[Before-and-after object listings]
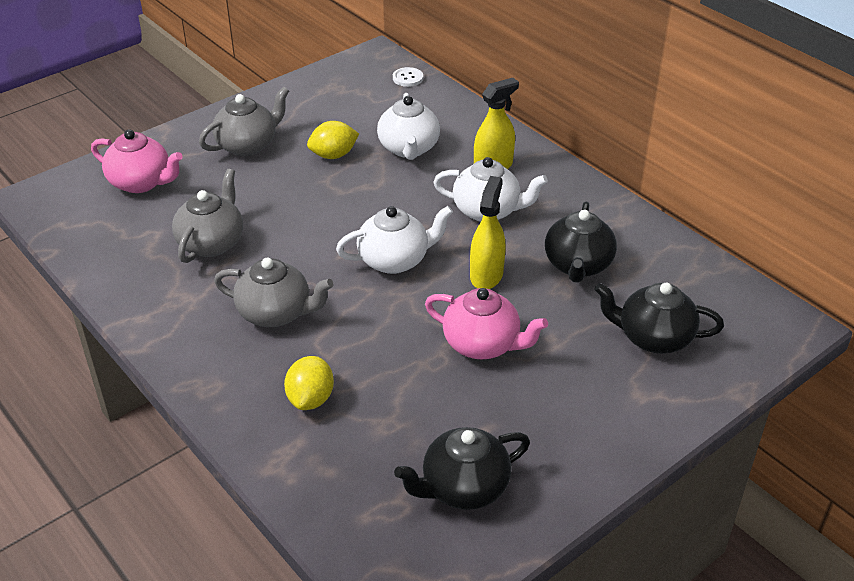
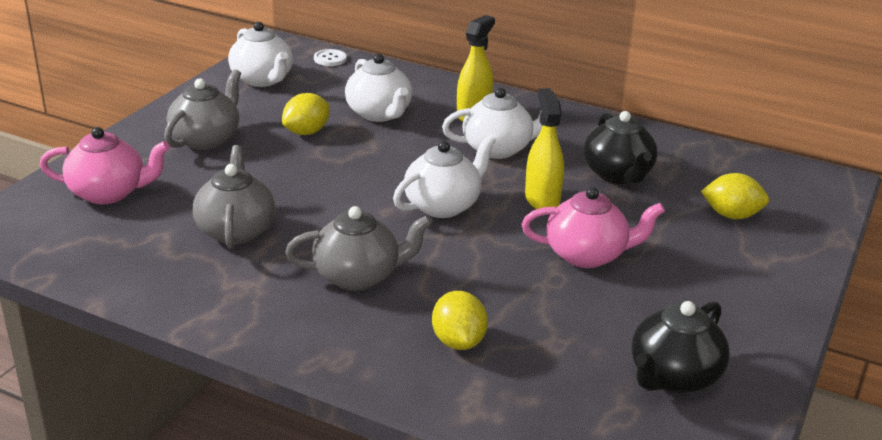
camera: 25 degrees left, 10 degrees down
(334, 90) = (263, 80): none -> white teapot
(653, 338) = (731, 215): black teapot -> yellow lemon

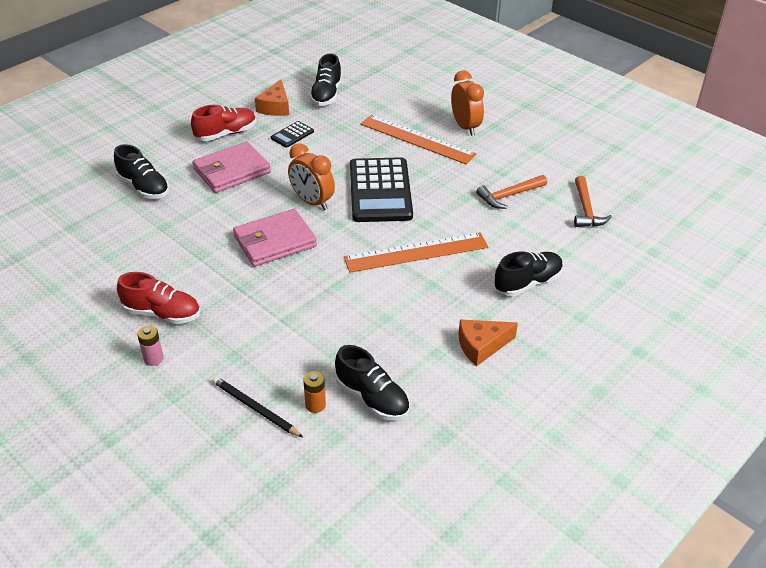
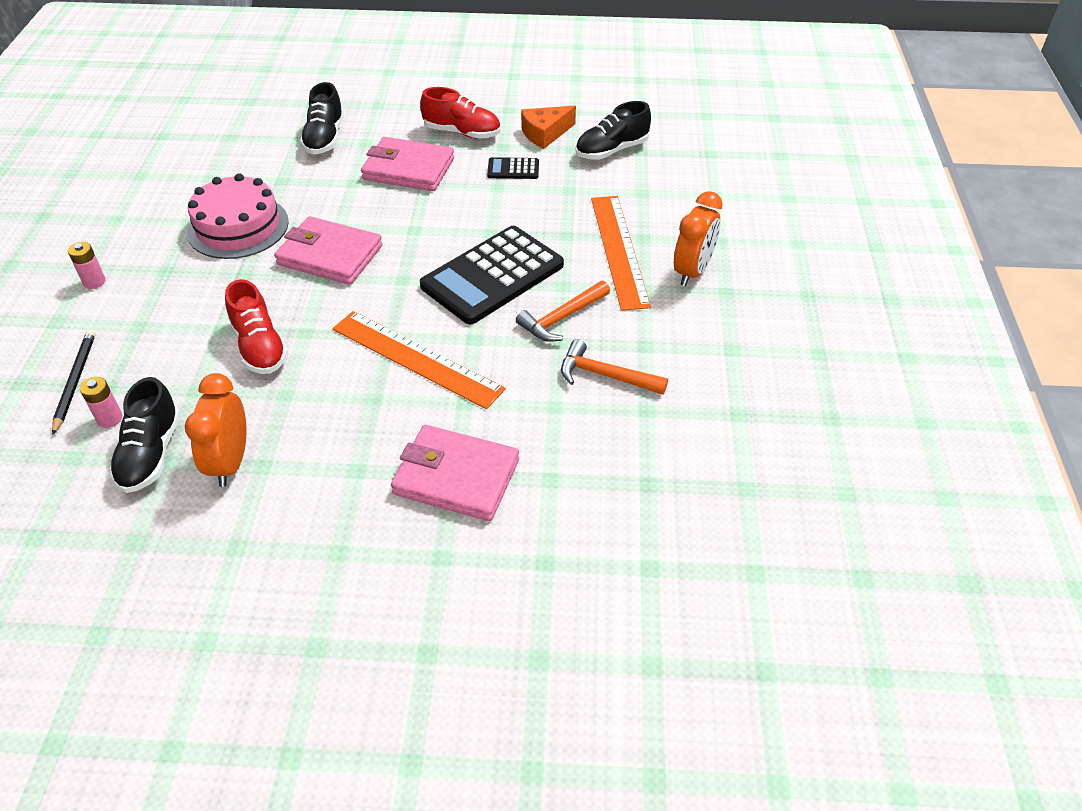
camera: 50 degrees right, 5 degrees up
(162, 313) = (159, 251): red shoe -> red shoe (260, 347)
(187, 266) = (238, 227): none -> pink cake
(312, 202) = (419, 242): orange clock -> orange clock (230, 462)
(315, 405) = (110, 419): orange battery -> pink battery
(481, 346) = (306, 496): orange cheese -> none
(527, 283) = (456, 477): black shoe -> pink wallet
(586, 209) = (660, 456): orange hammer -> orange hammer (562, 318)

Your objective: Write out a verbatim copy of the lines from the line that contains "(334, 90) = (263, 80): none -> white teapot" through the end of the entries above; pictures are not copied.

Solution to this problem:
(334, 90) = (263, 80): none -> white teapot
(653, 338) = (731, 215): black teapot -> yellow lemon

camera: 50 degrees right, 5 degrees up
(162, 313) = (159, 251): red shoe -> red shoe (260, 347)
(187, 266) = (238, 227): none -> pink cake
(312, 202) = (419, 242): orange clock -> orange clock (230, 462)
(315, 405) = (110, 419): orange battery -> pink battery
(481, 346) = (306, 496): orange cheese -> none
(527, 283) = (456, 477): black shoe -> pink wallet
(586, 209) = (660, 456): orange hammer -> orange hammer (562, 318)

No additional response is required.